* _Materials provided_:
Start of Block

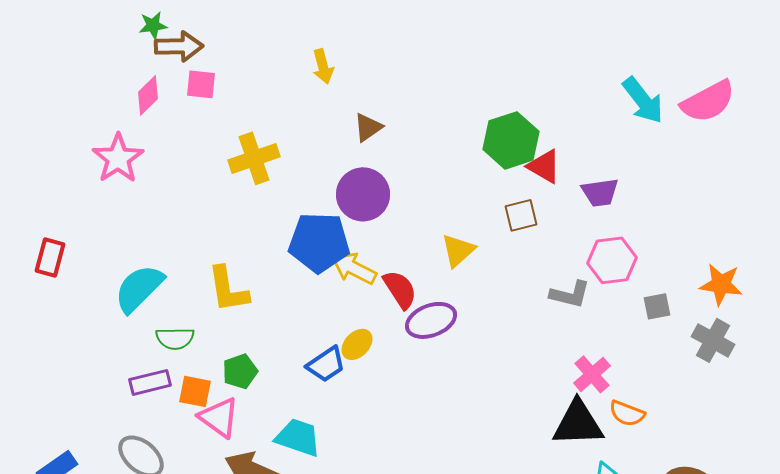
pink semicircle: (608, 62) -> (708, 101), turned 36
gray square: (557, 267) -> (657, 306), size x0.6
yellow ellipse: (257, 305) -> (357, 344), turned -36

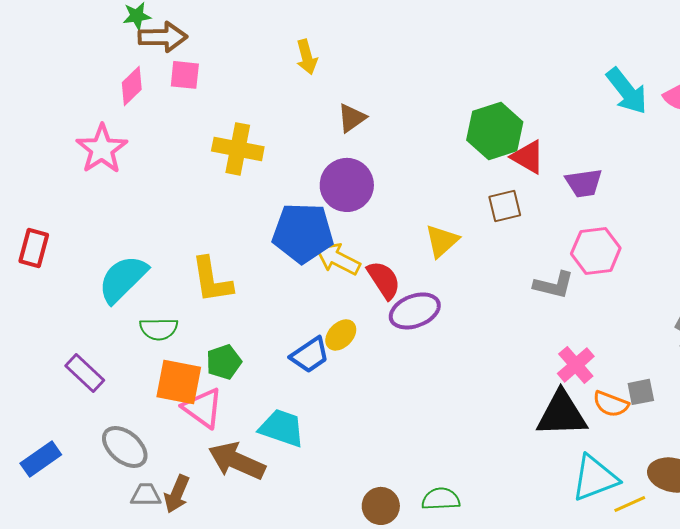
yellow cross: (254, 158) -> (238, 149), turned 30
gray square: (657, 306) -> (641, 392), moved
purple rectangle: (150, 382) -> (85, 373), moved, turned 57
orange square: (195, 391) -> (179, 382), size x1.4

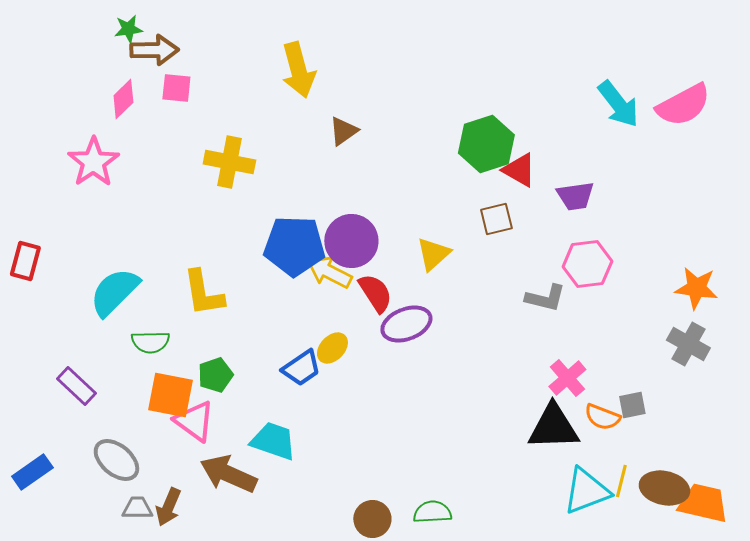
yellow arrow: (307, 57) -> (298, 70), size x1.6
purple circle: (347, 185) -> (351, 241), moved
yellow line: (630, 504) -> (621, 481), moved, turned -52

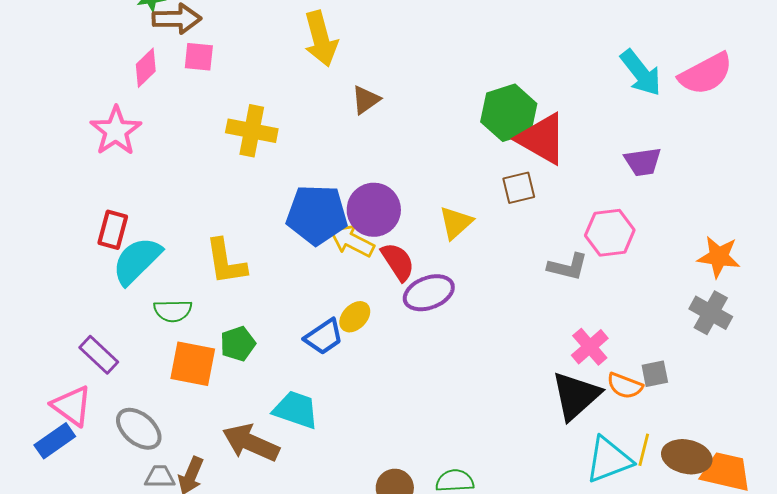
red triangle: (519, 170) -> (542, 139), size x1.5
purple trapezoid: (575, 196) -> (643, 162), moved
red rectangle: (25, 261) -> (113, 230), moved
pink triangle: (194, 421) -> (72, 406), moved
black triangle: (553, 427) -> (576, 396), turned -40

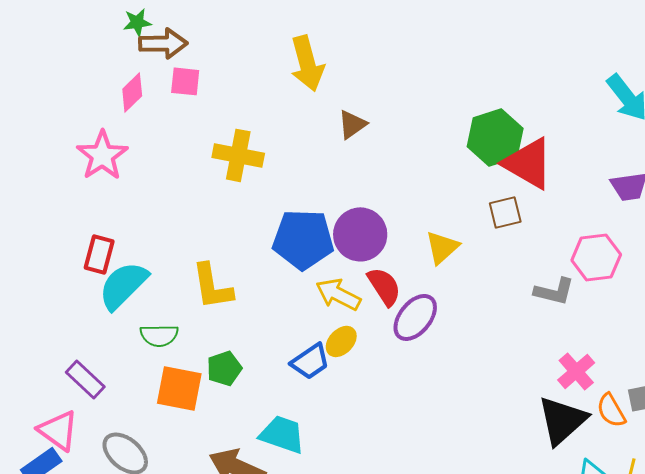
yellow arrow: (352, 241) -> (338, 294), moved
purple ellipse: (429, 293) -> (415, 317), turned -30
orange semicircle: (625, 386) -> (611, 410), turned 39

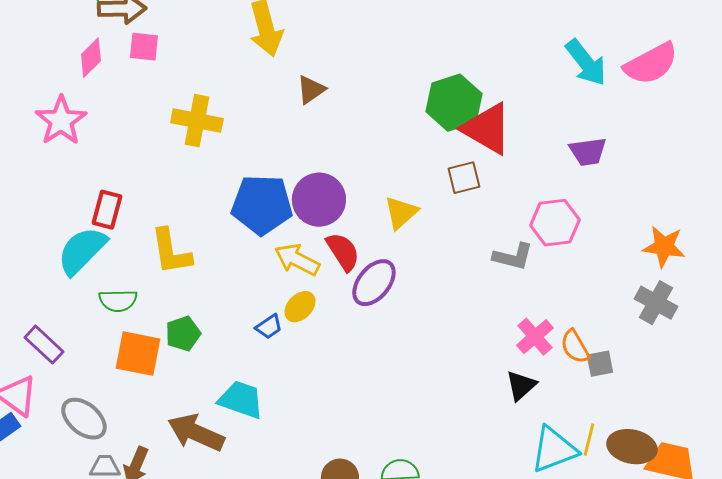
red rectangle: (99, 254) -> (107, 210), moved
blue trapezoid: (310, 361) -> (269, 327), size x0.7
orange semicircle: (611, 410) -> (575, 347), moved
black triangle: (562, 420) -> (521, 386), size x0.6

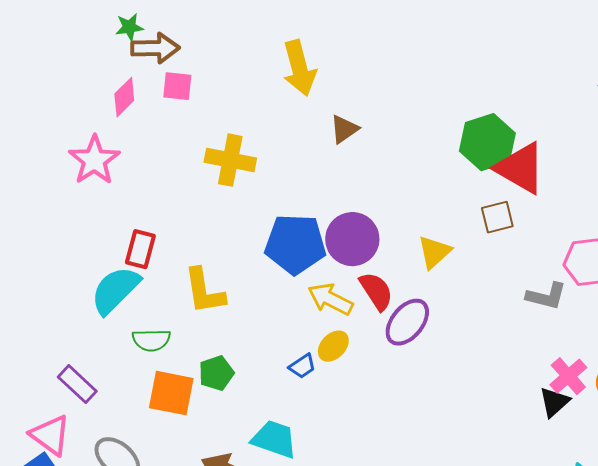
black triangle: (521, 386) -> (554, 402), moved

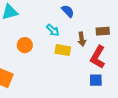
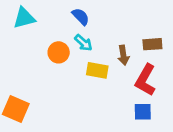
blue semicircle: (68, 11) -> (81, 17), moved
orange circle: (25, 45) -> (59, 52), moved

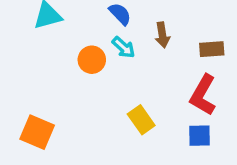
brown arrow: (123, 55) -> (162, 35), moved
yellow rectangle: (97, 70) -> (141, 120), moved, turned 45

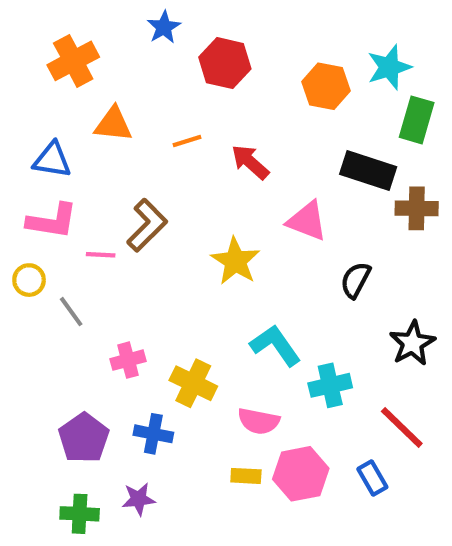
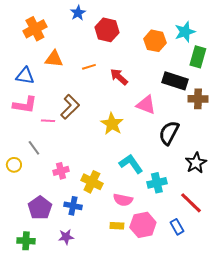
yellow circle: (29, 280) -> (14, 165), moved
black semicircle: (356, 280) -> (169, 133), size x1.4
green cross: (80, 514) -> (26, 241), moved

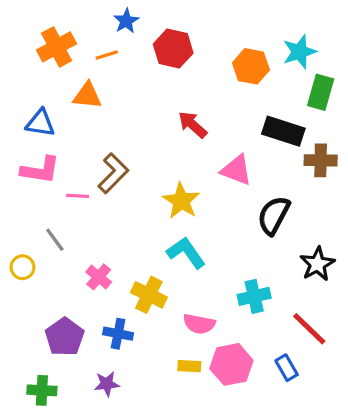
orange line: (89, 67) -> (107, 55), moved
cyan L-shape: (131, 164) -> (186, 253), moved
pink cross: (61, 171) -> (99, 277), turned -35

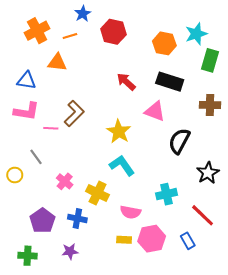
black rectangle: (283, 131) -> (170, 82), moved

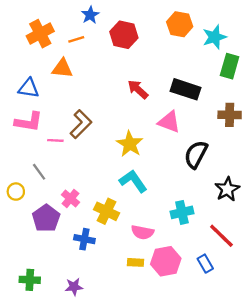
orange hexagon: (164, 43) -> (180, 24), moved
purple pentagon: (42, 221) -> (46, 218), moved
purple star: (70, 251) -> (74, 287), moved

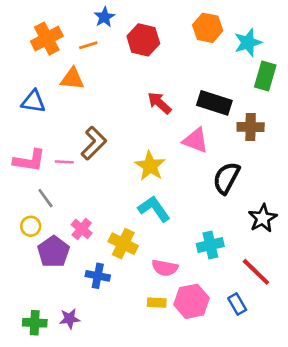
brown cross: (230, 115) -> (251, 127), moved
pink L-shape: (29, 122) -> (29, 161), moved
yellow circle: (16, 192) -> (31, 226), moved
purple star: (74, 287) -> (70, 319), moved

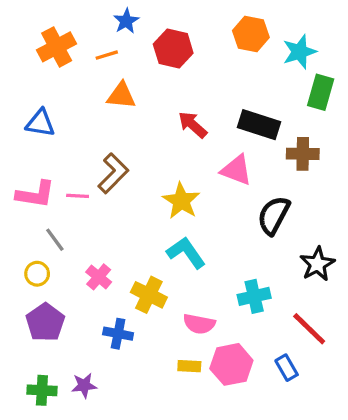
orange triangle: (72, 79) -> (121, 96), moved
purple pentagon: (53, 252) -> (45, 322), moved

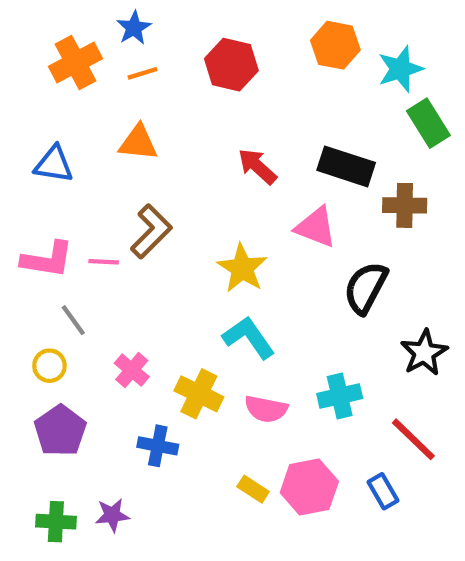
blue star: (126, 21) -> (134, 28), moved
green rectangle: (321, 92) -> (428, 123), turned -48
orange triangle: (121, 96) -> (138, 143), moved
pink semicircle: (199, 324) -> (266, 409), moved
yellow rectangle: (189, 366) -> (253, 489), turned 30

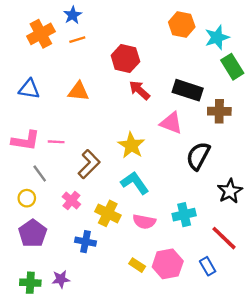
red hexagon: (231, 65) -> (125, 58), moved
orange triangle: (138, 143) -> (78, 91), moved
brown L-shape: (151, 231) -> (89, 164), moved

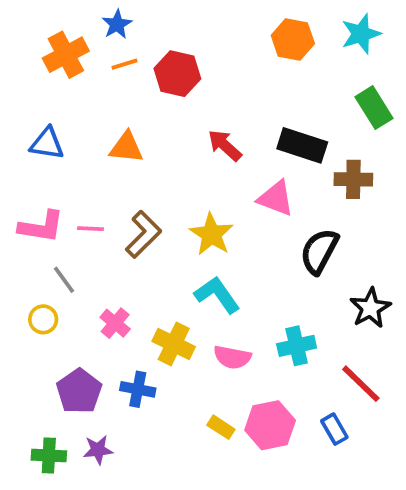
cyan star: (217, 37) -> (361, 34), moved
red hexagon: (125, 58) -> (177, 74), moved
brown L-shape: (89, 164) -> (143, 234), moved
purple pentagon: (33, 233) -> (79, 391), moved

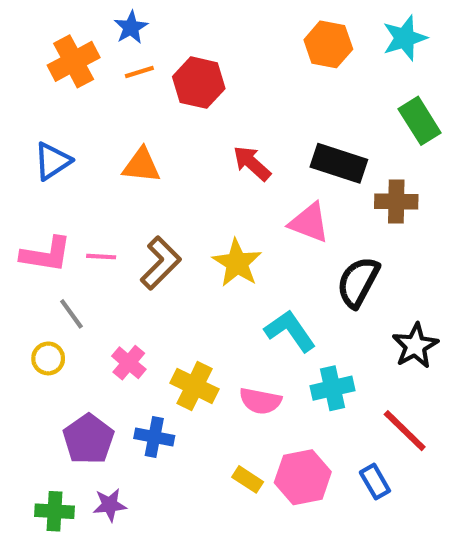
blue triangle: (47, 144) -> (52, 161), turned -42
cyan L-shape: (217, 295) -> (290, 331), moved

End of Block

* _Work to be completed_: Pull every line holding "purple" out of the records.

* _Reply_:
purple rectangle: (150, 382) -> (85, 373), moved, turned 57
purple circle: (347, 185) -> (351, 241), moved
purple trapezoid: (575, 196) -> (643, 162), moved
purple ellipse: (429, 293) -> (415, 317), turned -30
purple pentagon: (42, 221) -> (46, 218), moved
purple star: (70, 251) -> (74, 287), moved
purple star: (74, 287) -> (70, 319), moved
purple pentagon: (53, 252) -> (45, 322), moved
purple pentagon: (33, 233) -> (79, 391), moved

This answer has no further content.